— EXERCISE AIM —
Leave the pictures out, and repeat exactly each line from the one that holds "purple cross: (67, 51) -> (42, 33), moved" through the final line of the entries below.

** Opening DATA SHOWN block **

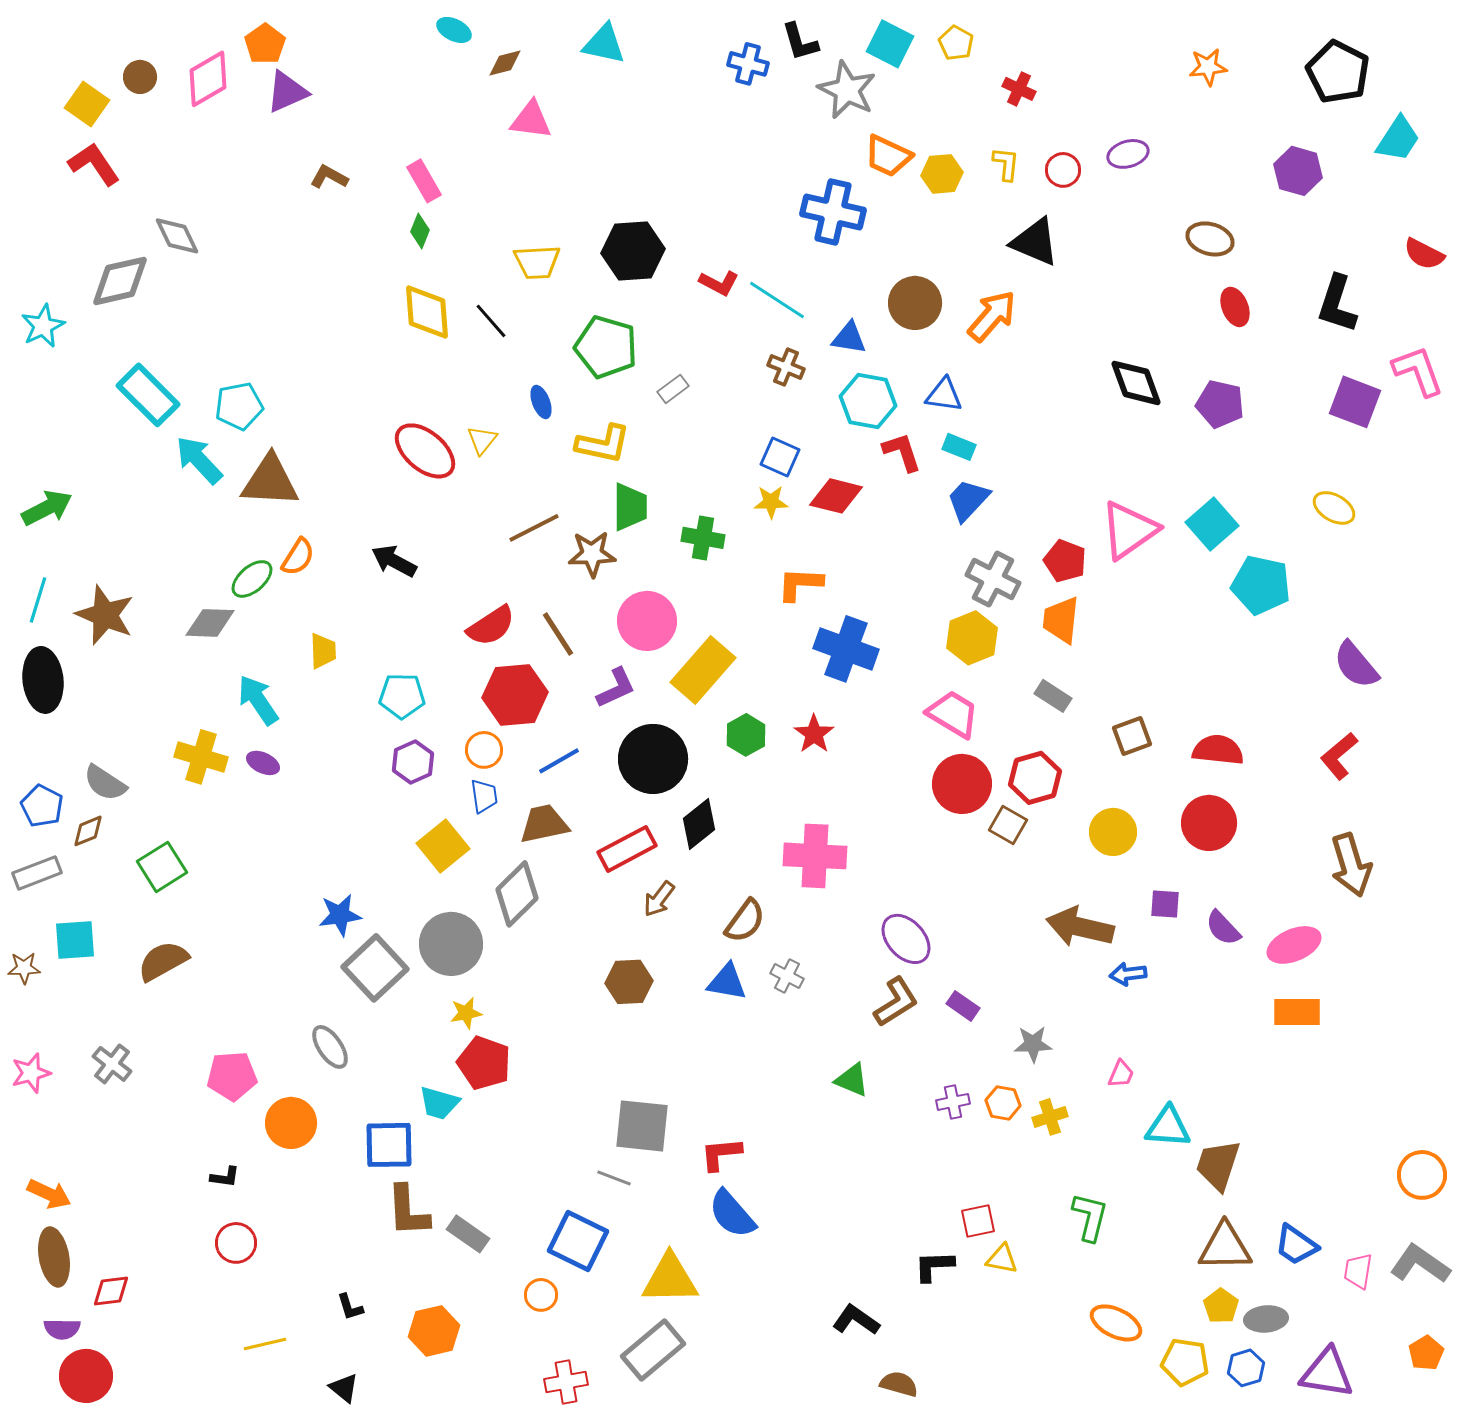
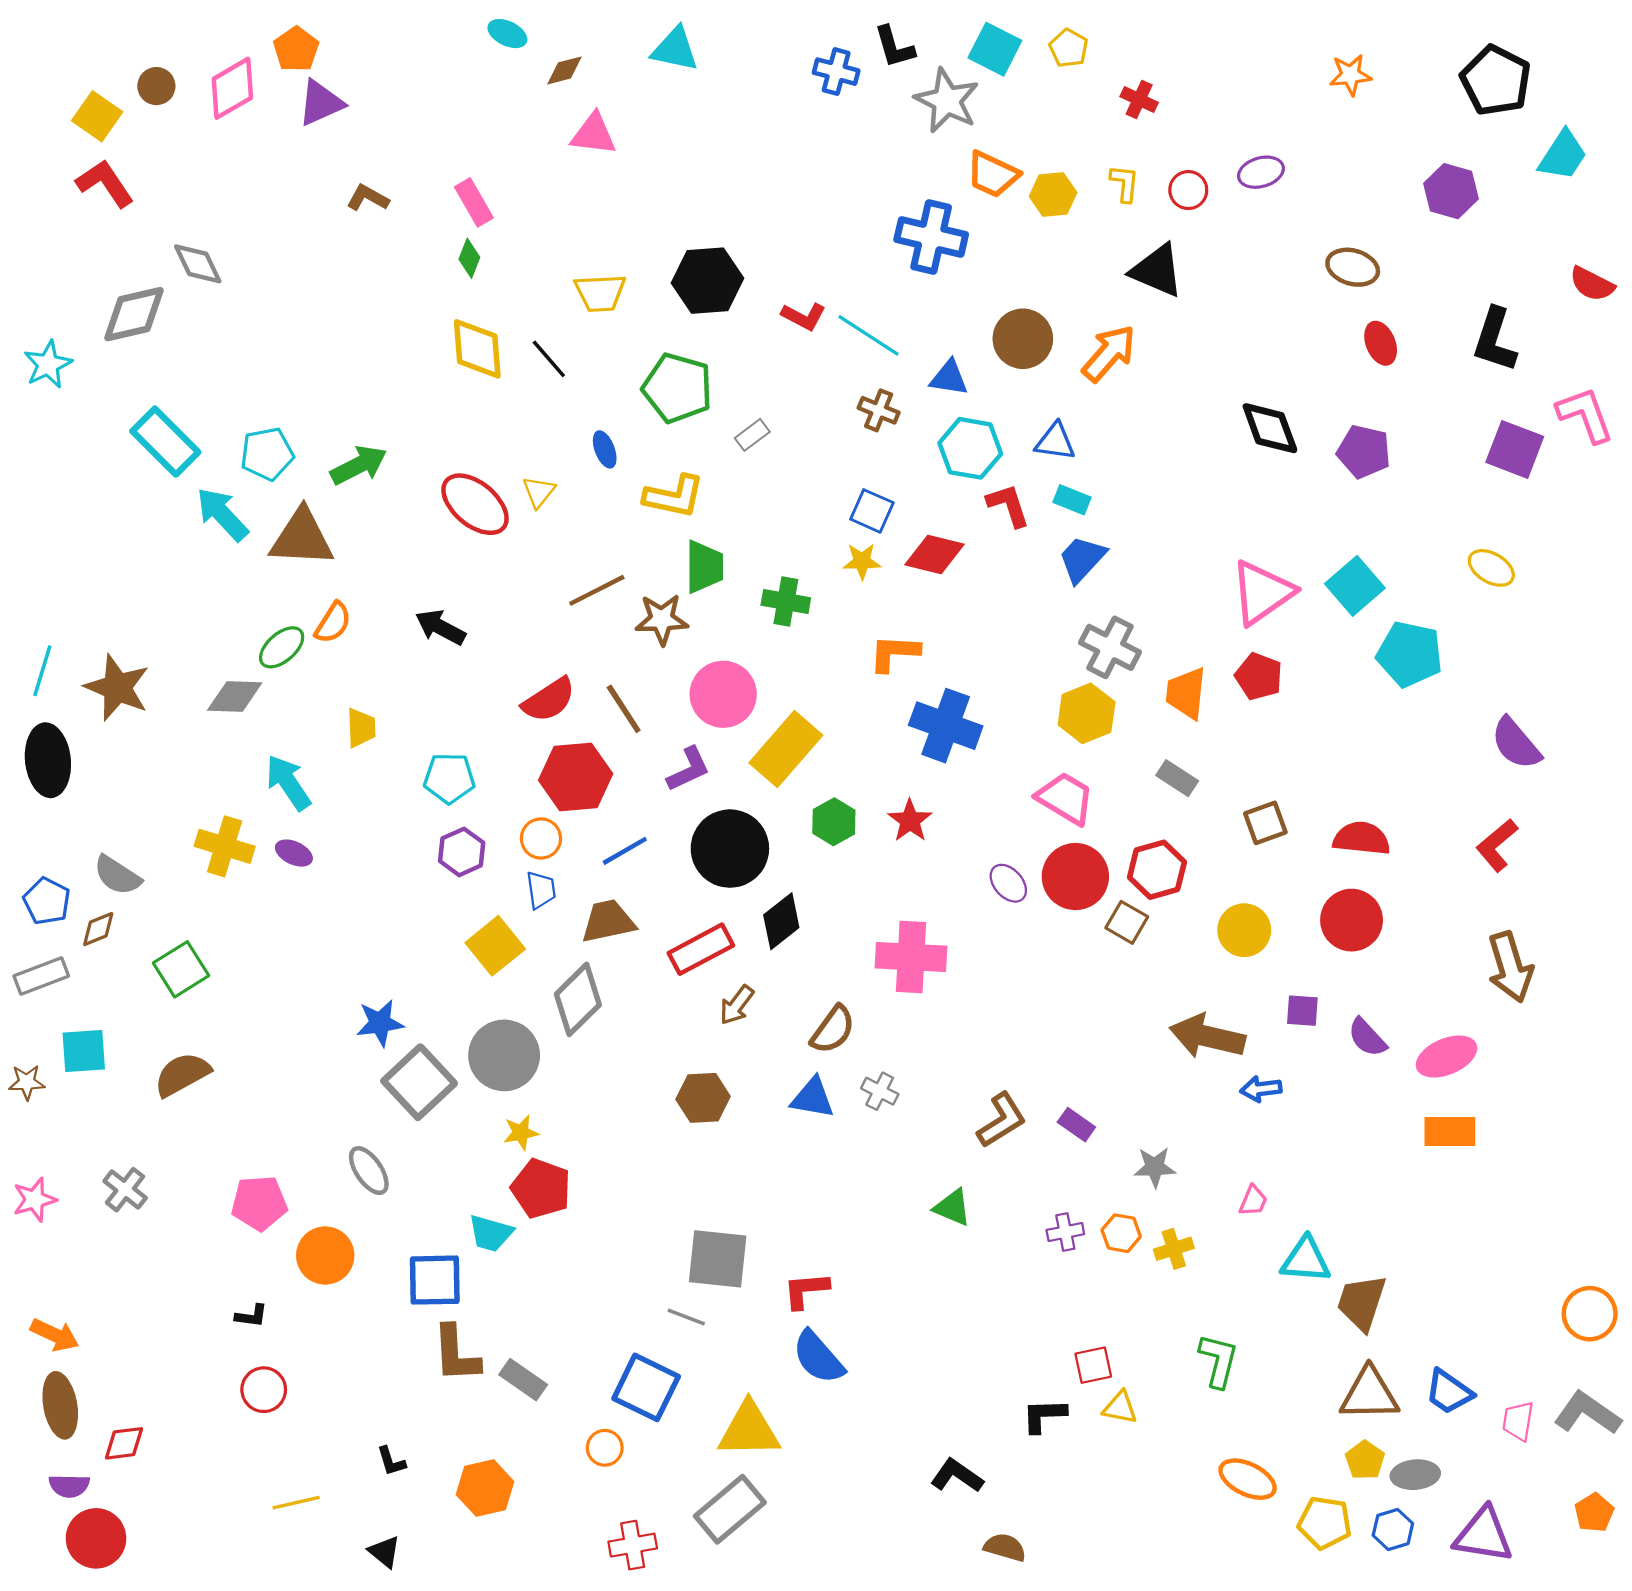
green arrow: (47, 508) -> (359, 465), moved
red pentagon: (1065, 561) -> (1259, 676), moved
purple ellipse: (906, 939) -> (1008, 883), moved, size x0.7

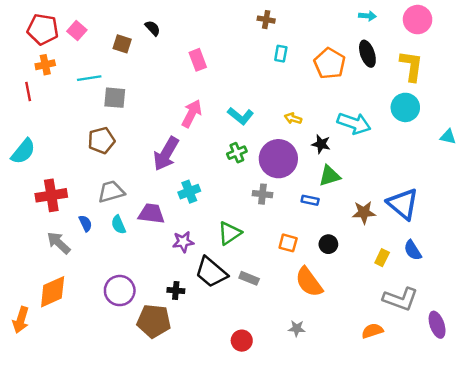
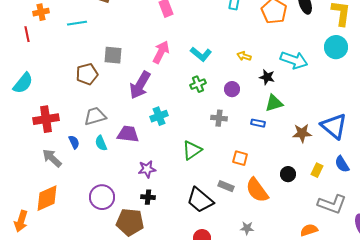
gray square: (115, 98) -> (113, 55), moved
purple circle: (278, 159) -> (232, 89), size x0.5
purple star: (183, 242) -> (147, 169), moved
black circle: (328, 244) -> (288, 174), moved
black trapezoid: (211, 272) -> (200, 200), moved
gray rectangle: (249, 278) -> (226, 186), moved

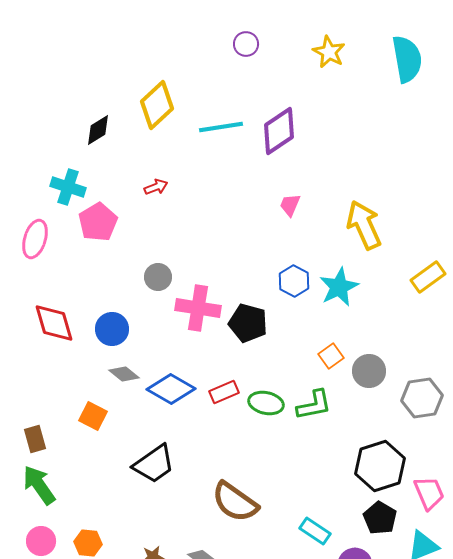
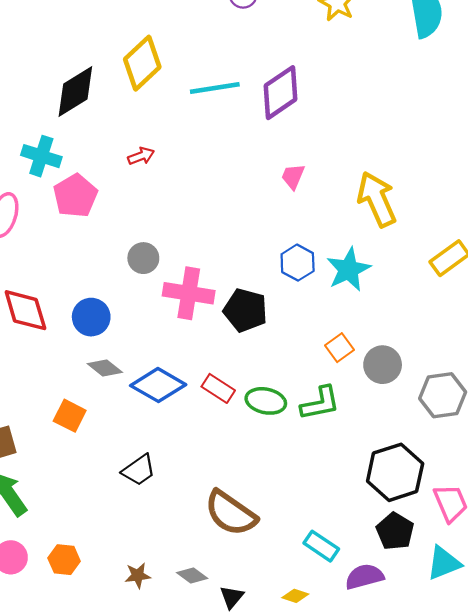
black diamond: (98, 130) -> (75, 91), size x1.5
red rectangle: (224, 392) -> (218, 388), turned 56
black trapezoid: (154, 464) -> (139, 470), size x0.7

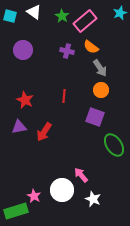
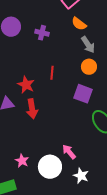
purple cross: (67, 51) -> (42, 33), moved
red star: (25, 100) -> (26, 85), moved
red arrow: (44, 132) -> (32, 109), turned -42
pink star: (34, 196) -> (22, 161), moved

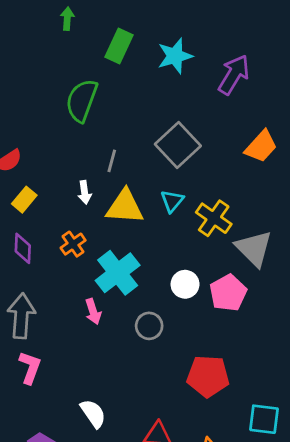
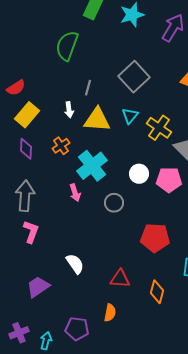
yellow rectangle: (24, 200) -> (27, 115), size x1.4
pink pentagon: (228, 293) -> (169, 180), turned 30

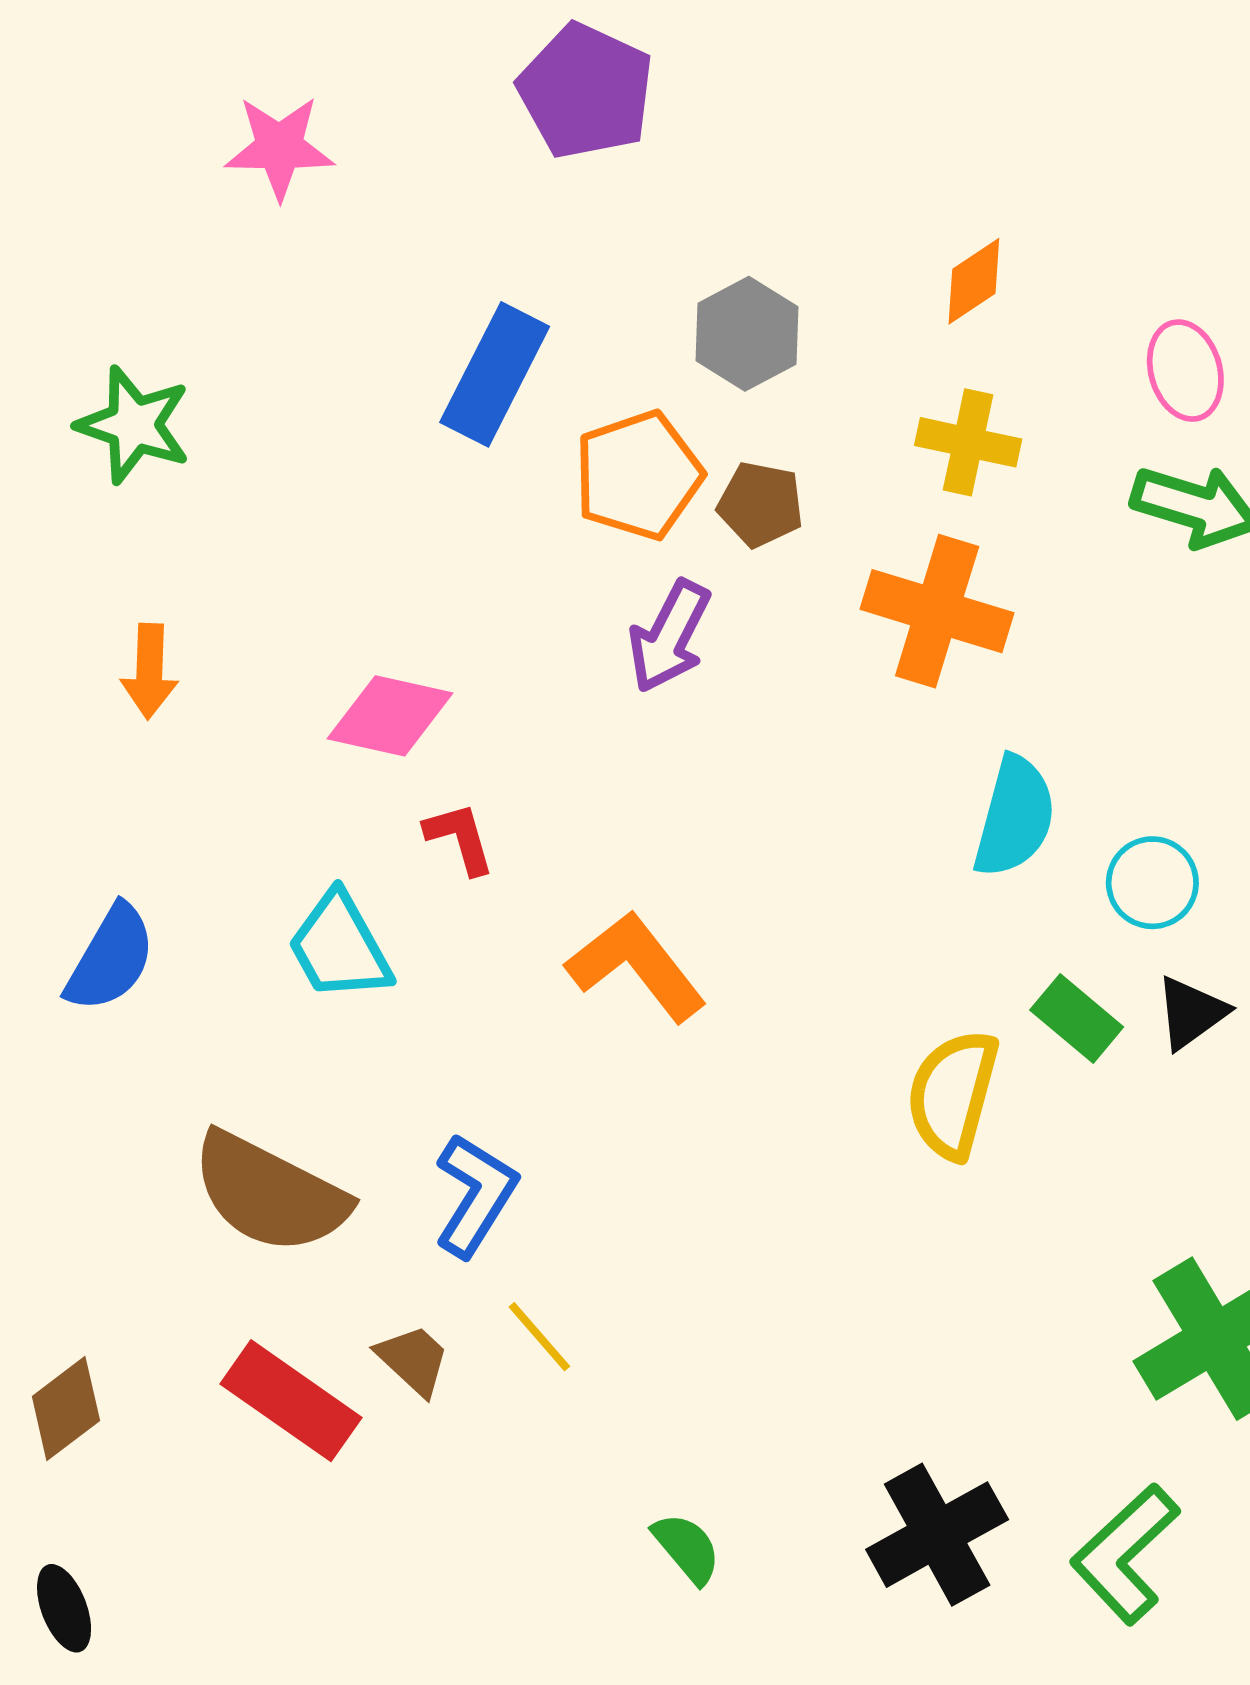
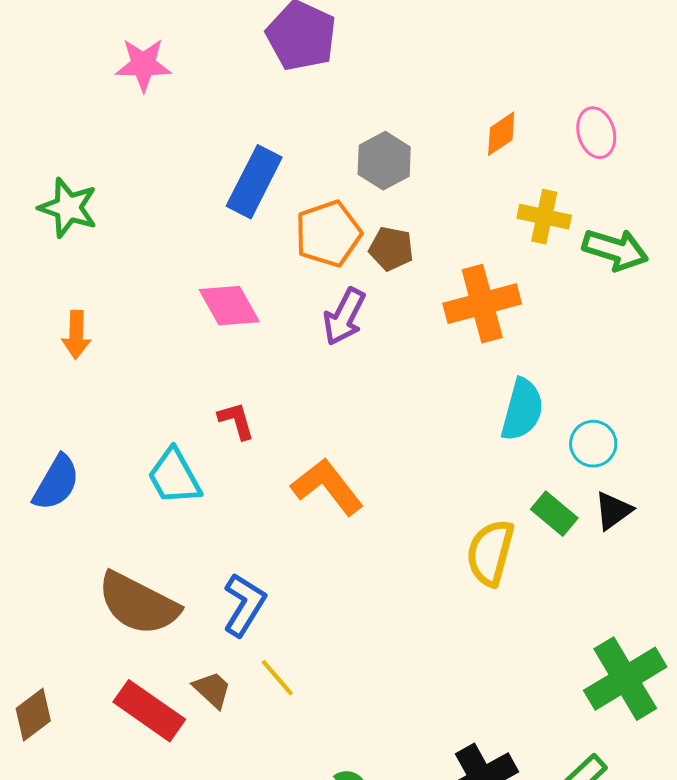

** Closing DATA SHOWN block **

— ANSWER BELOW —
purple cross: (67, 51) -> (42, 33), moved
red star: (25, 100) -> (26, 85), moved
red arrow: (44, 132) -> (32, 109), turned -42
pink star: (34, 196) -> (22, 161), moved

yellow rectangle: (24, 200) -> (27, 115), size x1.4
pink pentagon: (228, 293) -> (169, 180), turned 30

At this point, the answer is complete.